Every single entry must be reproduced precisely.

Stored data entries:

──────────

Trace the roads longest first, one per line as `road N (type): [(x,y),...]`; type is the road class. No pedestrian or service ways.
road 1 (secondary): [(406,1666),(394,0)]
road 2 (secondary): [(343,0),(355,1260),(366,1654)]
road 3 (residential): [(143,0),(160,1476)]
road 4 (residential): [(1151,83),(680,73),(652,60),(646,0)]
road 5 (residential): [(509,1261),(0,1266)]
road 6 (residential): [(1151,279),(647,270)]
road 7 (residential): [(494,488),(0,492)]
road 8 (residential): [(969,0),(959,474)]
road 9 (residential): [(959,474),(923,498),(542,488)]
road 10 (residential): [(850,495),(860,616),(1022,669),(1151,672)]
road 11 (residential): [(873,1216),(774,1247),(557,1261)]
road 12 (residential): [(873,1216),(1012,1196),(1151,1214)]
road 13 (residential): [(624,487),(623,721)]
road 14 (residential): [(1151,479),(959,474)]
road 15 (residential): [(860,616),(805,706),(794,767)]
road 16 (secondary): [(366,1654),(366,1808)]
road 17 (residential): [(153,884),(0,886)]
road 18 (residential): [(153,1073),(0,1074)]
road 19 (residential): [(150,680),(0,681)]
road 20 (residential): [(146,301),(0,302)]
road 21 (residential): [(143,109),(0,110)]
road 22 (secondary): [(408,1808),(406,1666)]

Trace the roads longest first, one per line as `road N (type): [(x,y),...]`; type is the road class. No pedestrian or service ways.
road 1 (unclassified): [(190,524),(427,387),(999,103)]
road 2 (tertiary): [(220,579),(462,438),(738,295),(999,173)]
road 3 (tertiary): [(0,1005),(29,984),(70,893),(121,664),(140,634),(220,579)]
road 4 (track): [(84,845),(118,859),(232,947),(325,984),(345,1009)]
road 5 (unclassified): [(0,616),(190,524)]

──────────

• _EXPECTED ANSWER_:
Trace the roads longest first, one per line as `road N (type): [(x,y),...]`; type is the road class. No pedestrian or service ways.
road 1 (secondary): [(406,1666),(394,0)]
road 2 (secondary): [(343,0),(355,1260),(366,1654)]
road 3 (residential): [(143,0),(160,1476)]
road 4 (residential): [(1151,83),(680,73),(652,60),(646,0)]
road 5 (residential): [(509,1261),(0,1266)]
road 6 (residential): [(1151,279),(647,270)]
road 7 (residential): [(494,488),(0,492)]
road 8 (residential): [(969,0),(959,474)]
road 9 (residential): [(959,474),(923,498),(542,488)]
road 10 (residential): [(850,495),(860,616),(1022,669),(1151,672)]
road 11 (residential): [(873,1216),(774,1247),(557,1261)]
road 12 (residential): [(873,1216),(1012,1196),(1151,1214)]
road 13 (residential): [(624,487),(623,721)]
road 14 (residential): [(1151,479),(959,474)]
road 15 (residential): [(860,616),(805,706),(794,767)]
road 16 (secondary): [(366,1654),(366,1808)]
road 17 (residential): [(153,884),(0,886)]
road 18 (residential): [(153,1073),(0,1074)]
road 19 (residential): [(150,680),(0,681)]
road 20 (residential): [(146,301),(0,302)]
road 21 (residential): [(143,109),(0,110)]
road 22 (secondary): [(408,1808),(406,1666)]

Trace the roads longest first, one per line as `road N (type): [(x,y),...]`; type is the road class. No pedestrian or service ways.
road 1 (unclassified): [(190,524),(427,387),(999,103)]
road 2 (tertiary): [(220,579),(462,438),(738,295),(999,173)]
road 3 (tertiary): [(0,1005),(29,984),(70,893),(121,664),(140,634),(220,579)]
road 4 (track): [(84,845),(118,859),(232,947),(325,984),(345,1009)]
road 5 (unclassified): [(0,616),(190,524)]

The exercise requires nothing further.